DATA TO USE.

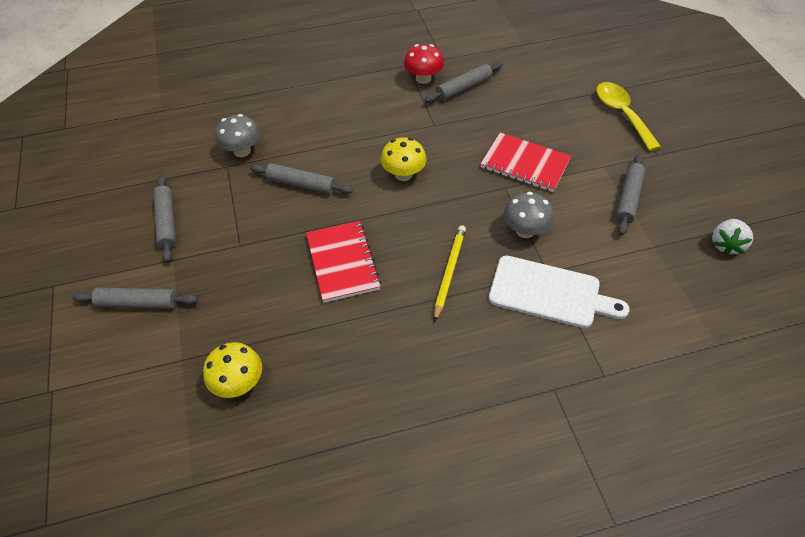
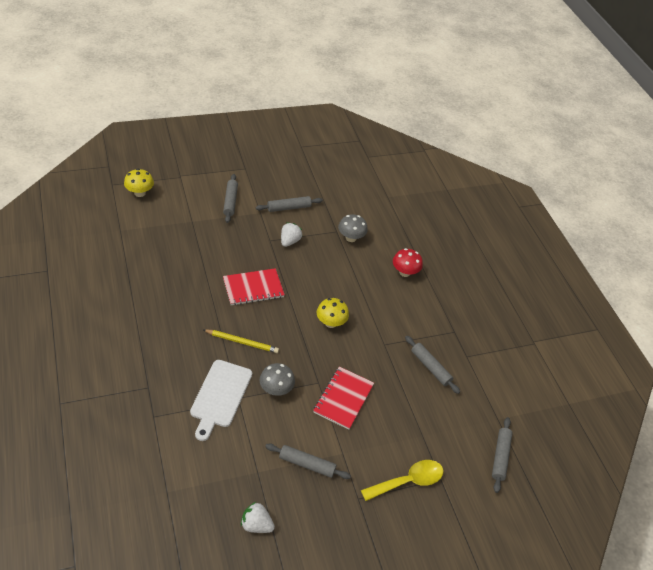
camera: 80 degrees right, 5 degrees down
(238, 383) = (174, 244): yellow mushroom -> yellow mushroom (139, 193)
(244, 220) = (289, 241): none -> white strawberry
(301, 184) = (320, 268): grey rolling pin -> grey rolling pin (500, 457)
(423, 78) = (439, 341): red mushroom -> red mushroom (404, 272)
--
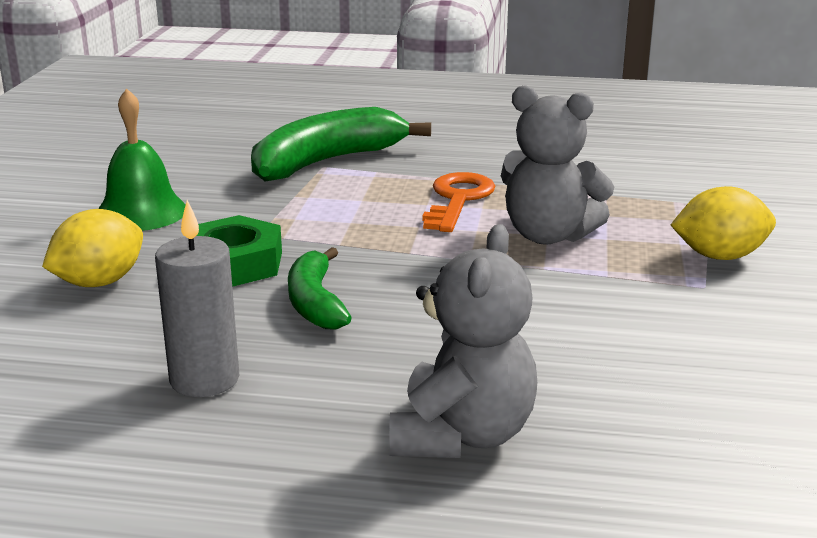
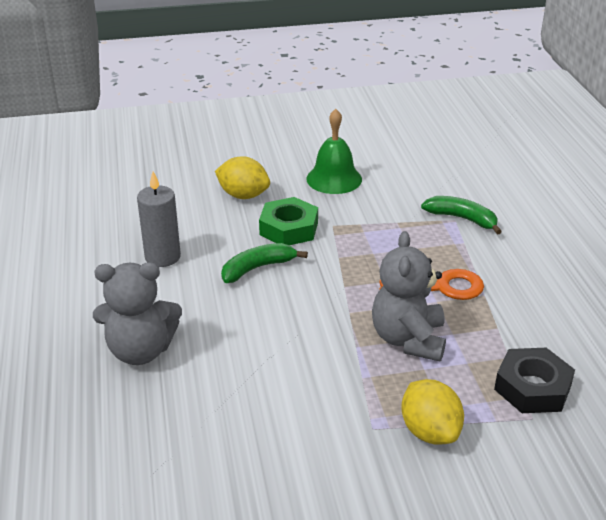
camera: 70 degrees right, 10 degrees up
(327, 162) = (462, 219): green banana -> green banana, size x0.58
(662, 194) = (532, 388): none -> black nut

WHAT IS REQUIRED. Which lines above include the word "none"? Show each one.

EXERCISE SOLUTION.
(244, 220) = (289, 241): none -> white strawberry
(662, 194) = (532, 388): none -> black nut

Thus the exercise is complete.